**Assignment**
Repeat the listing in full, word for word.
[Input records — start]
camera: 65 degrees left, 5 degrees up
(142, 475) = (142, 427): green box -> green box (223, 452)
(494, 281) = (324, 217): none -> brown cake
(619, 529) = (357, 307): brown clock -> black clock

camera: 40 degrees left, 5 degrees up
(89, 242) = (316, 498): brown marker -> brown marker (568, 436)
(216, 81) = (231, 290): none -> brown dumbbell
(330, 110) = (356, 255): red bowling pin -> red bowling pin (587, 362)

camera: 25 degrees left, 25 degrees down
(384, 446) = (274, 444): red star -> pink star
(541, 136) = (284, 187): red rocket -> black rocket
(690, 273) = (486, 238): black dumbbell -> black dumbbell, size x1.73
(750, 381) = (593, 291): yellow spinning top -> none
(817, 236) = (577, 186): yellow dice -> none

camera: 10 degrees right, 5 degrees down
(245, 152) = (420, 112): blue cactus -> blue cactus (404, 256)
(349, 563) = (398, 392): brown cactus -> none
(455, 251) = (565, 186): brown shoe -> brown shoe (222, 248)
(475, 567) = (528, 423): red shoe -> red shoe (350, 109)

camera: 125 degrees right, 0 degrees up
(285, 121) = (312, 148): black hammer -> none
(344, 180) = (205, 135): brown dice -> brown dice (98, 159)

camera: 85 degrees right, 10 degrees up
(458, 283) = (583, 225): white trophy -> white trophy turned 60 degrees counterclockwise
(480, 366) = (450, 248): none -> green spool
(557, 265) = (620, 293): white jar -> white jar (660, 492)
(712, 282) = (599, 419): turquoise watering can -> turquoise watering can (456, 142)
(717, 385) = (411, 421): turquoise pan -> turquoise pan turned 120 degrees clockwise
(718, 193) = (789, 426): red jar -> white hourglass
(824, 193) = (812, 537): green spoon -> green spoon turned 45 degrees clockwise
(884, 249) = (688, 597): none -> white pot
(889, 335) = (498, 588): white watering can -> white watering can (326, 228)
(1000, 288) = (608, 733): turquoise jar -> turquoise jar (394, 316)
[Input records — finish]
**Response to the exercise**
camera: 65 degrees left, 5 degrees up
(142, 475) = (142, 427): green box -> green box (223, 452)
(494, 281) = (324, 217): none -> brown cake
(619, 529) = (357, 307): brown clock -> black clock

camera: 40 degrees left, 5 degrees up
(89, 242) = (316, 498): brown marker -> brown marker (568, 436)
(216, 81) = (231, 290): none -> brown dumbbell
(330, 110) = (356, 255): red bowling pin -> red bowling pin (587, 362)

camera: 25 degrees left, 25 degrees down
(384, 446) = (274, 444): red star -> pink star
(541, 136) = (284, 187): red rocket -> black rocket
(690, 273) = (486, 238): black dumbbell -> black dumbbell, size x1.73
(750, 381) = (593, 291): yellow spinning top -> none
(817, 236) = (577, 186): yellow dice -> none

camera: 10 degrees right, 5 degrees down
(245, 152) = (420, 112): blue cactus -> blue cactus (404, 256)
(349, 563) = (398, 392): brown cactus -> none
(455, 251) = (565, 186): brown shoe -> brown shoe (222, 248)
(475, 567) = (528, 423): red shoe -> red shoe (350, 109)

camera: 125 degrees right, 0 degrees up
(285, 121) = (312, 148): black hammer -> none
(344, 180) = (205, 135): brown dice -> brown dice (98, 159)

camera: 85 degrees right, 10 degrees up
(458, 283) = (583, 225): white trophy -> white trophy turned 60 degrees counterclockwise
(480, 366) = (450, 248): none -> green spool
(557, 265) = (620, 293): white jar -> white jar (660, 492)
(712, 282) = (599, 419): turquoise watering can -> turquoise watering can (456, 142)
(717, 385) = (411, 421): turquoise pan -> turquoise pan turned 120 degrees clockwise
(718, 193) = (789, 426): red jar -> white hourglass
(824, 193) = (812, 537): green spoon -> green spoon turned 45 degrees clockwise
(884, 249) = (688, 597): none -> white pot
(889, 335) = (498, 588): white watering can -> white watering can (326, 228)
(1000, 288) = (608, 733): turquoise jar -> turquoise jar (394, 316)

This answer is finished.